**MATERIALS PROVIDED**:
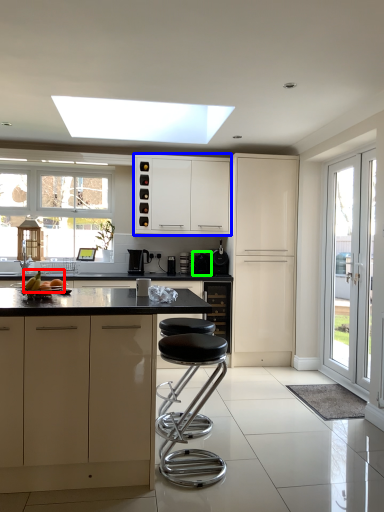
Question: Based on their relative distances, which object is nearer to fruit (highlighted by a red box)? Choose from cabinetry (highlighted by a blue box) and appliance (highlighted by a green box).

Choices:
 (A) cabinetry
 (B) appliance

Answer: (A)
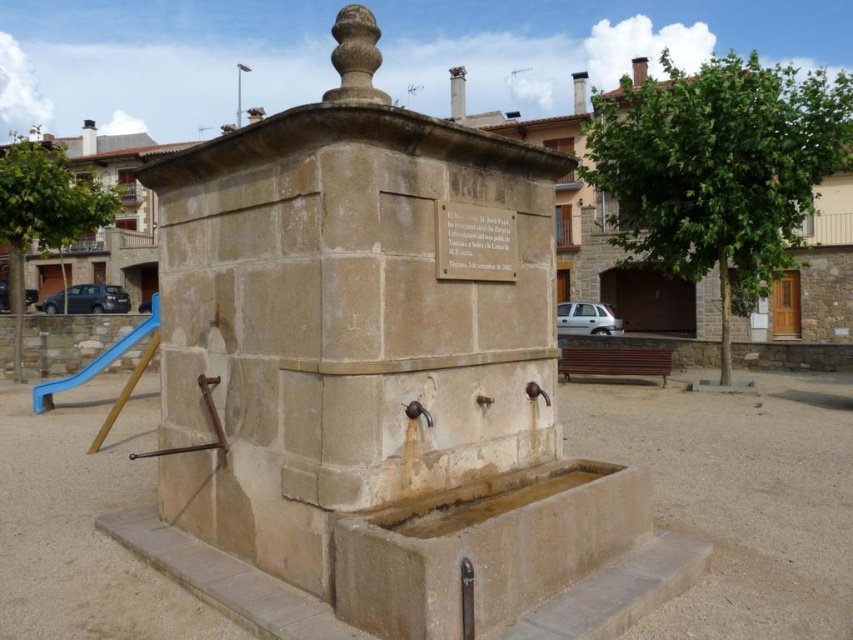
You are a parent trying to locate your child who is playing in the park. You see the stone plaque at center and the blue plastic slide at left. Which object is closer to the left side of the image?

The blue plastic slide at left is closer to the left side of the image because the stone plaque at center is positioned on the right side of it.

You are standing in front of the stone fountain in the public square. You notice two points marked on the fountain. One is at coordinate point (434, 220) and the other at point (91, 362). Which of these points is closer to your current position?

Point (434, 220) is closer to the camera than point (91, 362), so the point at (434, 220) is closer to your current position.

You are a parent watching your child play at the park. You see the stone plaque at center and the blue plastic slide at left. Which object is closer to you?

The stone plaque at center is closer to you because it is in front of the blue plastic slide at left.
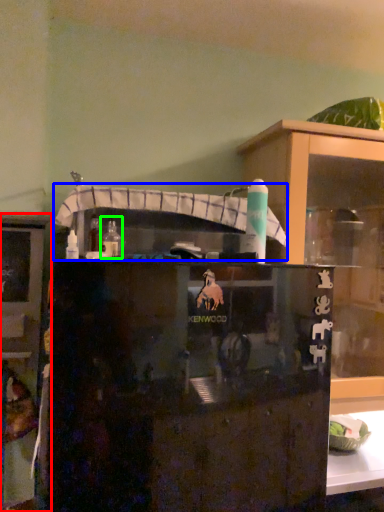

**TO BE DONE**: Reproduce all of the data above word for word, omitting the pictures.

**RESPONSE TO THE TASK**:
Question: Based on their relative distances, which object is nearer to fruit (highlighted by a red box)? Choose from cabinetry (highlighted by a blue box) and appliance (highlighted by a green box).

Choices:
 (A) cabinetry
 (B) appliance

Answer: (A)
You are a parent trying to locate your child who is playing in the park. You see the stone plaque at center and the blue plastic slide at left. Which object is closer to the left side of the image?

The blue plastic slide at left is closer to the left side of the image because the stone plaque at center is positioned on the right side of it.

You are standing in front of the stone fountain in the public square. You notice two points marked on the fountain. One is at coordinate point (434, 220) and the other at point (91, 362). Which of these points is closer to your current position?

Point (434, 220) is closer to the camera than point (91, 362), so the point at (434, 220) is closer to your current position.

You are a parent watching your child play at the park. You see the stone plaque at center and the blue plastic slide at left. Which object is closer to you?

The stone plaque at center is closer to you because it is in front of the blue plastic slide at left.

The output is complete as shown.